■ RAW DATA ■

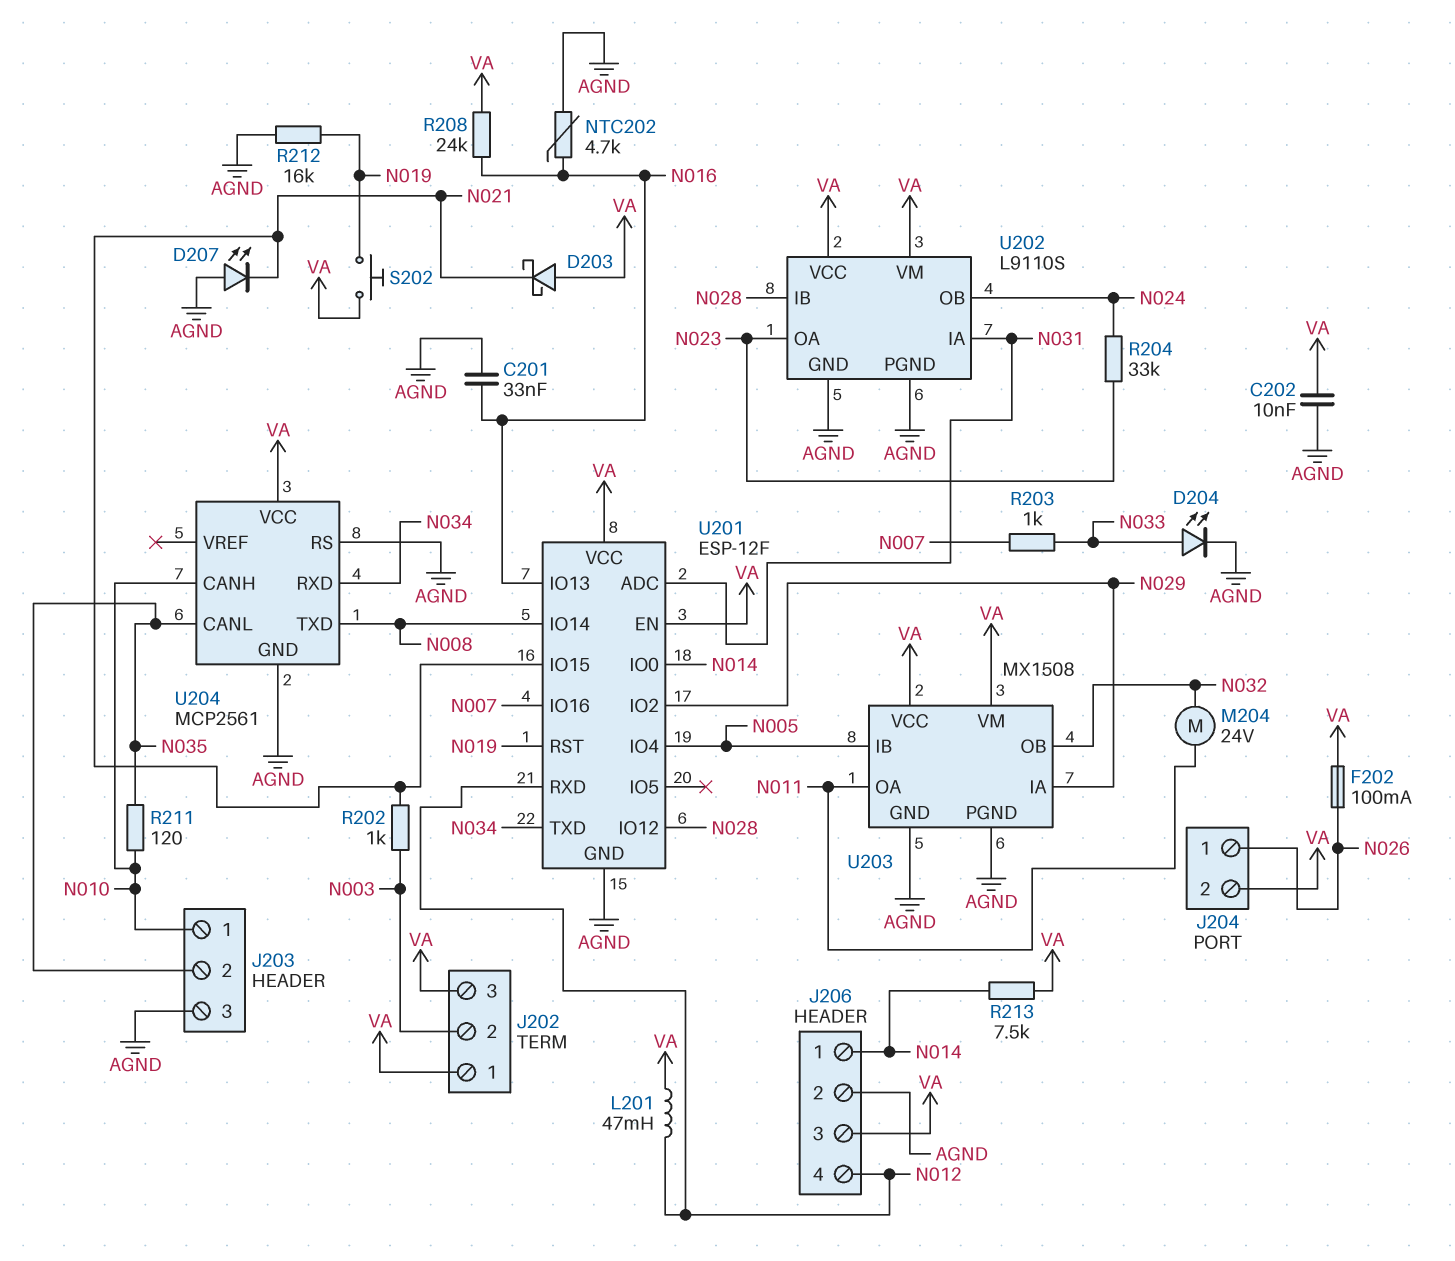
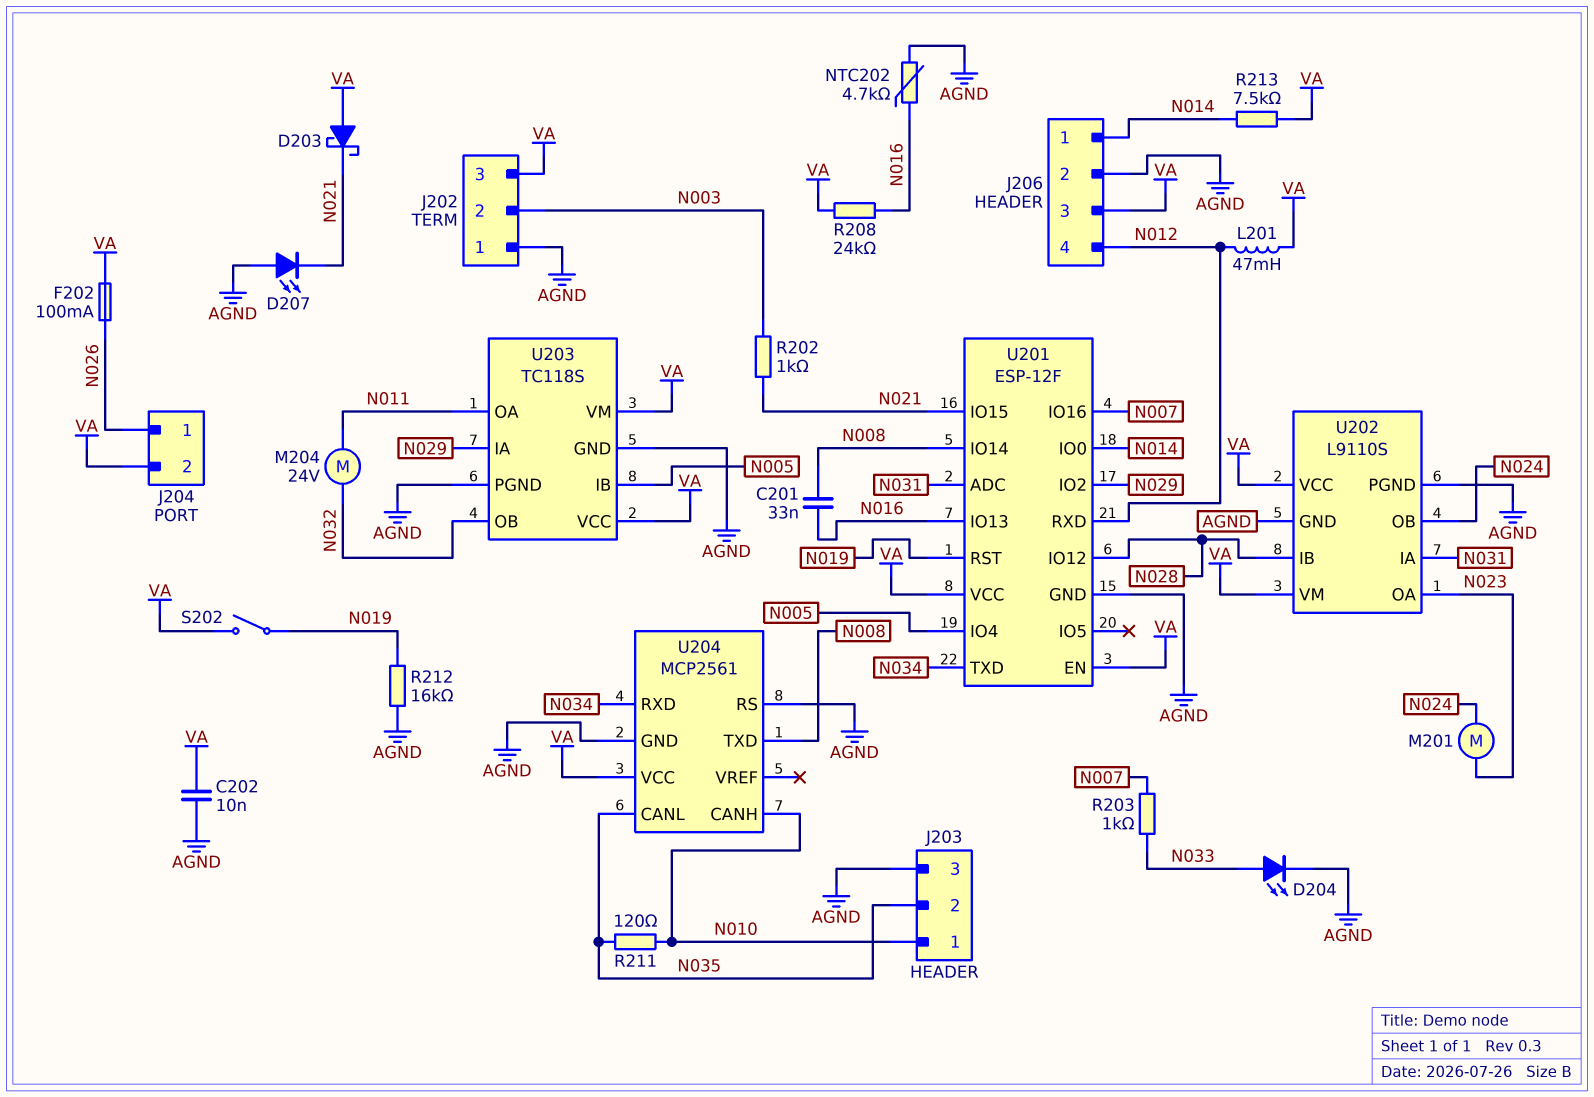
C201: 33nF (AGND, N016) -> 33nF (N008, N016)
J202 pin 1: VA -> AGND
M201: none -> motor (N023, N024)
R204: 33k (N023, N024) -> none
S202: button (N019, VA) -> switch (N019, VA)
U203: MX1508 -> TC118S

■ WHAT TO DO ■
A word-for-word retyping of the material above is expected, without pictures.

■ RESPONSE TO THE EXERCISE ■
C201: 33nF (AGND, N016) -> 33nF (N008, N016)
J202 pin 1: VA -> AGND
M201: none -> motor (N023, N024)
R204: 33k (N023, N024) -> none
S202: button (N019, VA) -> switch (N019, VA)
U203: MX1508 -> TC118S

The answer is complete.